*** Opening Given records ***

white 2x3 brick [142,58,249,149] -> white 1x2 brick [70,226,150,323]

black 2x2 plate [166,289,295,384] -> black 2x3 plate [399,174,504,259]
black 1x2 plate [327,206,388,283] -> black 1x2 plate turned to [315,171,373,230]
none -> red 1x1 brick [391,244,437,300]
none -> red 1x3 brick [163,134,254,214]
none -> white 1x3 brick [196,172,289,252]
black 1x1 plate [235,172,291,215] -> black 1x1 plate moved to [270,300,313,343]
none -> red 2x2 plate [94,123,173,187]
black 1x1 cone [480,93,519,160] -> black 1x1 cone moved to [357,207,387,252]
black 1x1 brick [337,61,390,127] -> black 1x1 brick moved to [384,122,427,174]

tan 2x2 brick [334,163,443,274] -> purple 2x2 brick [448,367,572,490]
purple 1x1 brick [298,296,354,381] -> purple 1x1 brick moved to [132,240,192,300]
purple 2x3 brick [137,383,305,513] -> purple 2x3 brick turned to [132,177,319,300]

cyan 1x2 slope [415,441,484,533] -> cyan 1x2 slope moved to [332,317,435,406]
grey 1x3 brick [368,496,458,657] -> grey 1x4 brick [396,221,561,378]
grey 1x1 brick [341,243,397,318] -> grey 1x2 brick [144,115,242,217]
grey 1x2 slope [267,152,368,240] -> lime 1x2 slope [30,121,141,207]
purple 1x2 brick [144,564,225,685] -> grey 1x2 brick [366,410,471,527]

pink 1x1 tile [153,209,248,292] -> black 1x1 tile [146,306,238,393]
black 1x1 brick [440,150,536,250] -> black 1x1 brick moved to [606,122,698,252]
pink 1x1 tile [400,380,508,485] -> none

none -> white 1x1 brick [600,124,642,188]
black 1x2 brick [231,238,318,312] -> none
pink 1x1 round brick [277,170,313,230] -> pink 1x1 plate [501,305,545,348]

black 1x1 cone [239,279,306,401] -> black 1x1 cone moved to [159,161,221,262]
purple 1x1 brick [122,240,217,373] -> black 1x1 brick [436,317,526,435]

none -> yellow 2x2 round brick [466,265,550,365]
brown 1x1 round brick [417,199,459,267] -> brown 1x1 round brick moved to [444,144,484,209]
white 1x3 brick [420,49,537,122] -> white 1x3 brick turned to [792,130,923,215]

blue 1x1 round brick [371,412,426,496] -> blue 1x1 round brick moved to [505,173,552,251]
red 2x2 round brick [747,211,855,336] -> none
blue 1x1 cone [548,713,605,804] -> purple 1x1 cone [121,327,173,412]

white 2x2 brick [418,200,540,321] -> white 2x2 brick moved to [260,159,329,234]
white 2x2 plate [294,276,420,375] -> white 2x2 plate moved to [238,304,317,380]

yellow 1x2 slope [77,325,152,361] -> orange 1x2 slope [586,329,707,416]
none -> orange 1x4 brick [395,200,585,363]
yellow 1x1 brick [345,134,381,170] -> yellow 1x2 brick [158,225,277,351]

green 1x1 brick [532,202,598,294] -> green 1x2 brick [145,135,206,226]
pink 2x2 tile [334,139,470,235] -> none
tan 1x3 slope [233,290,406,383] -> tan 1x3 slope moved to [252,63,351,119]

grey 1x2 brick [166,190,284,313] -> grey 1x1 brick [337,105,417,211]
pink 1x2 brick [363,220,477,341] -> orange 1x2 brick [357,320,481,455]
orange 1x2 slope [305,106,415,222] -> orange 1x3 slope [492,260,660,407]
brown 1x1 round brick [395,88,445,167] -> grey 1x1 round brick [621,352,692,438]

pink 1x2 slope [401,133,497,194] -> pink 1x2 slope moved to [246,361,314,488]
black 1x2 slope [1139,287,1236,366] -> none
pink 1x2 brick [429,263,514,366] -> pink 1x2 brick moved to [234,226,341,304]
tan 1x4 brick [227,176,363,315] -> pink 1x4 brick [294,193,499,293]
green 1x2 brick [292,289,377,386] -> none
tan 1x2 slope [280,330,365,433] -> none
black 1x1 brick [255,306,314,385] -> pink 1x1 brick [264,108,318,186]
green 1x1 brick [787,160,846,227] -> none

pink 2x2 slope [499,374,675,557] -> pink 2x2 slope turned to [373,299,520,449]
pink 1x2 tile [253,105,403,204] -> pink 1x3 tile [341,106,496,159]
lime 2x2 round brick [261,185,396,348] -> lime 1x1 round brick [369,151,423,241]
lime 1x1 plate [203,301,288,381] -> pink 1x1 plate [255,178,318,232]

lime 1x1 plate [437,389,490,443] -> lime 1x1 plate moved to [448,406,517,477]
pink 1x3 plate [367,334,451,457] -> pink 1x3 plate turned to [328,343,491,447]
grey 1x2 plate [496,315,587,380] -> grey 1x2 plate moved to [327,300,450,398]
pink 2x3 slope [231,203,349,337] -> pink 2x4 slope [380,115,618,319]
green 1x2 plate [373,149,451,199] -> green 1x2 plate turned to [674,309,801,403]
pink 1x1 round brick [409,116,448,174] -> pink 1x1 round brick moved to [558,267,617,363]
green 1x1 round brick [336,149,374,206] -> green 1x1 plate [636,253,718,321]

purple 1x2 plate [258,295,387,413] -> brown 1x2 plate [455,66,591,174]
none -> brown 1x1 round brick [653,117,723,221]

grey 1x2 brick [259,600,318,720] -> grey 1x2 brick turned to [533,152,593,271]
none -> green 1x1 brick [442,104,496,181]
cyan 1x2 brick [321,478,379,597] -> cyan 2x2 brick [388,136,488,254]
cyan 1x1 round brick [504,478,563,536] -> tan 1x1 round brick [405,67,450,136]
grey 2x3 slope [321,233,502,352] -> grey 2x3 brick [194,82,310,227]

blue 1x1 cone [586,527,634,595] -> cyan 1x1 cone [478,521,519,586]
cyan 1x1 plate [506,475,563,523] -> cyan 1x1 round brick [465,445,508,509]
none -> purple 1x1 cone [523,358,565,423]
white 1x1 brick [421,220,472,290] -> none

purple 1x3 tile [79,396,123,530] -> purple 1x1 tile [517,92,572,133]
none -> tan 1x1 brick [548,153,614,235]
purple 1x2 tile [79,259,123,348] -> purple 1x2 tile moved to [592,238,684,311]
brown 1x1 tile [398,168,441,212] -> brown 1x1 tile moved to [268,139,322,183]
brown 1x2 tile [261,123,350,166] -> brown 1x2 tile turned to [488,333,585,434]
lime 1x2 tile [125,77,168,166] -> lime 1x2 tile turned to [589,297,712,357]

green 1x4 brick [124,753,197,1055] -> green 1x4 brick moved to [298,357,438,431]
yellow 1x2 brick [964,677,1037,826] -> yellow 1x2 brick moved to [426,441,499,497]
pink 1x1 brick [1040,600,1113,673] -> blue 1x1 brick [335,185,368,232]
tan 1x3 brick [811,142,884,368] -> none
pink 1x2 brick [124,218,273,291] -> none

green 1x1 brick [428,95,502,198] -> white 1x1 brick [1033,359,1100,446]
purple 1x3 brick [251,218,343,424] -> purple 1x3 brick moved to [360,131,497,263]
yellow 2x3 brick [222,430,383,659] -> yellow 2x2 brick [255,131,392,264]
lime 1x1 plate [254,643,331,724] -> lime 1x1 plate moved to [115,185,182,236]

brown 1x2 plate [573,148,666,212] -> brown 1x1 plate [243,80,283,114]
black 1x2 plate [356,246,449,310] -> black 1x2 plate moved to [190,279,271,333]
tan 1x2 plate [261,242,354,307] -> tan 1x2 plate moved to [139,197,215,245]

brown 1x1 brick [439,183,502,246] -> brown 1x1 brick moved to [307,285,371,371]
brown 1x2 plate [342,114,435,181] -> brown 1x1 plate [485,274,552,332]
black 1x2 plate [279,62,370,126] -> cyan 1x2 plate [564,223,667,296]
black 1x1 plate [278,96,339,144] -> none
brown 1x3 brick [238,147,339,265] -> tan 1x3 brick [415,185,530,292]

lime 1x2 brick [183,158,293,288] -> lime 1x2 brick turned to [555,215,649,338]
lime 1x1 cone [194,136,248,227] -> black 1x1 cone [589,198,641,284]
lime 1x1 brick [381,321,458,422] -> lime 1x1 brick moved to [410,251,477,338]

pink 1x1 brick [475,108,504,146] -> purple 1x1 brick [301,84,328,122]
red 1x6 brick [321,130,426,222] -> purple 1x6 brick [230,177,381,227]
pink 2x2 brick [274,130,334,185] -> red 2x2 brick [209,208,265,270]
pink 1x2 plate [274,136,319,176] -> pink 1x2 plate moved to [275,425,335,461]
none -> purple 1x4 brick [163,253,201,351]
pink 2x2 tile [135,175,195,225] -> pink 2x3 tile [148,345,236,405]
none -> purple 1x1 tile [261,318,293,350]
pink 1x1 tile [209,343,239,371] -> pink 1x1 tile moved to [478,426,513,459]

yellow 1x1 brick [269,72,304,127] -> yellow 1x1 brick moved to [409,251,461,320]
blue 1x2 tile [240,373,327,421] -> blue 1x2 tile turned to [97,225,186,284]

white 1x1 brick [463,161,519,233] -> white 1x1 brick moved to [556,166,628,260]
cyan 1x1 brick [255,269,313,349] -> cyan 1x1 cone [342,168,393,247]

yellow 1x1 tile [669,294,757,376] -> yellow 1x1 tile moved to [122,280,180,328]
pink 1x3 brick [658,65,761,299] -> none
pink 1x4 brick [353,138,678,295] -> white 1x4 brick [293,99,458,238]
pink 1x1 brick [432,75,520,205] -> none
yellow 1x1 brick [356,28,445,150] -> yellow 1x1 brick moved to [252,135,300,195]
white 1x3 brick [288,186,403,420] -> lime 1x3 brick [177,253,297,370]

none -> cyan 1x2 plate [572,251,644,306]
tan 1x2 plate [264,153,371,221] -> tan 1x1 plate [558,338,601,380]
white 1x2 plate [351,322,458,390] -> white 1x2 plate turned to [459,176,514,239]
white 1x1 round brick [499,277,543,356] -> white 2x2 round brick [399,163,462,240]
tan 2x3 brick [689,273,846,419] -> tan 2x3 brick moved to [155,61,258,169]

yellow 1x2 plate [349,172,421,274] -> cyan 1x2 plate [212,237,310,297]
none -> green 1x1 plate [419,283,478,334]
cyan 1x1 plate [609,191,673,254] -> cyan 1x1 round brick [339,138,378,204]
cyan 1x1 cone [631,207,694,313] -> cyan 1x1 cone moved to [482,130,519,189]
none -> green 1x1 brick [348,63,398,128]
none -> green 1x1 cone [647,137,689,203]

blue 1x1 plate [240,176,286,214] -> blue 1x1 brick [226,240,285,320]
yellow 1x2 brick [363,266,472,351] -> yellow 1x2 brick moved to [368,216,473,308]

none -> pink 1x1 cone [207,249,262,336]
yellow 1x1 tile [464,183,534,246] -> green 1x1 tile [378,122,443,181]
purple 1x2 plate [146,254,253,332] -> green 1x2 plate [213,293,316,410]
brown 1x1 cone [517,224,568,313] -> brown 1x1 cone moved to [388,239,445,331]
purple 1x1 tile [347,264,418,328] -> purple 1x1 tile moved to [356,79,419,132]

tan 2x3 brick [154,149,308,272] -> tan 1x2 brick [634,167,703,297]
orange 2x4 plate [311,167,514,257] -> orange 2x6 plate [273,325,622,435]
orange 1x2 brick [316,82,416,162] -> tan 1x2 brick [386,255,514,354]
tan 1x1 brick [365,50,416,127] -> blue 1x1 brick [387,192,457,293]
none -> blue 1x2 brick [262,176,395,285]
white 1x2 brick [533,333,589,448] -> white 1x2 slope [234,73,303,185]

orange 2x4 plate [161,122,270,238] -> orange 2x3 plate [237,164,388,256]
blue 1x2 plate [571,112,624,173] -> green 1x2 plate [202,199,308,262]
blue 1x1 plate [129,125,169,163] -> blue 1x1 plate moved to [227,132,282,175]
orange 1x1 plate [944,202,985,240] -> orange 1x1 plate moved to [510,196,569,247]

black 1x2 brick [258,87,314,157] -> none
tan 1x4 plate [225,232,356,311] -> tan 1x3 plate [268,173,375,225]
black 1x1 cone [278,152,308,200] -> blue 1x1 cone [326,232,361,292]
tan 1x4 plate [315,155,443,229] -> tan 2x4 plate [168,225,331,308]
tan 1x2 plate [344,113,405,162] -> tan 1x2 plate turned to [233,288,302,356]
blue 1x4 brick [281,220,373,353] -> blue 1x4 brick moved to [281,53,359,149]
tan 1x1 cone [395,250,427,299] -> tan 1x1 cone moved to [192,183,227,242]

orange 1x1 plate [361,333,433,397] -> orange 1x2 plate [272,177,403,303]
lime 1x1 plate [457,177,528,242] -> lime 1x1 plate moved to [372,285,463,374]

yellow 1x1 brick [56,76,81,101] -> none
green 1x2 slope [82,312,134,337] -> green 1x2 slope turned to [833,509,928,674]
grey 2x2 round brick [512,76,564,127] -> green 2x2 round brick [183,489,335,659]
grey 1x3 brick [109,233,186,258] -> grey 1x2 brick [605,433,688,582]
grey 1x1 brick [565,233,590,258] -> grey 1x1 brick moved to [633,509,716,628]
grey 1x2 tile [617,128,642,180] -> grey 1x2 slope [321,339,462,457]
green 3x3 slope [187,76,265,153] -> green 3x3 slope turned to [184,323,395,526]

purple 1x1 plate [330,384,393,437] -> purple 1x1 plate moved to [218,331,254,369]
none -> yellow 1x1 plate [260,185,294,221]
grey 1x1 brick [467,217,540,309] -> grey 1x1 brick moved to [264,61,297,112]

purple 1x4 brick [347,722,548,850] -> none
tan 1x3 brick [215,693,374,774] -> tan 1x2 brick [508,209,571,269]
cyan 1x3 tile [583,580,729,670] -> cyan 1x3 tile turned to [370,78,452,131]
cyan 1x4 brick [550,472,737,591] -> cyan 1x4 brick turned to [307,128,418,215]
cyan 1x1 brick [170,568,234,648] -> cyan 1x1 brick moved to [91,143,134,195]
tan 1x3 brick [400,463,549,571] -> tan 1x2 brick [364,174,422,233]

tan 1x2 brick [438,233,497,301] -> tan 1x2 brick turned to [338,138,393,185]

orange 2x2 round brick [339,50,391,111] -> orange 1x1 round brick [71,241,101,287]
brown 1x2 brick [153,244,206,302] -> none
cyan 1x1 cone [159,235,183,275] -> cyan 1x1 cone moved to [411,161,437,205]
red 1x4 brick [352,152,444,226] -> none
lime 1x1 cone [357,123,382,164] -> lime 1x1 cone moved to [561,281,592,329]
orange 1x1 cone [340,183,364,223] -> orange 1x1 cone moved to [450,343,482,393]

*** Closing Given records ***

Only the lines from the top of the data through the line that contains "none -> white 1x3 brick [196,172,289,252]" should be quoted, exactly as they stand.

white 2x3 brick [142,58,249,149] -> white 1x2 brick [70,226,150,323]

black 2x2 plate [166,289,295,384] -> black 2x3 plate [399,174,504,259]
black 1x2 plate [327,206,388,283] -> black 1x2 plate turned to [315,171,373,230]
none -> red 1x1 brick [391,244,437,300]
none -> red 1x3 brick [163,134,254,214]
none -> white 1x3 brick [196,172,289,252]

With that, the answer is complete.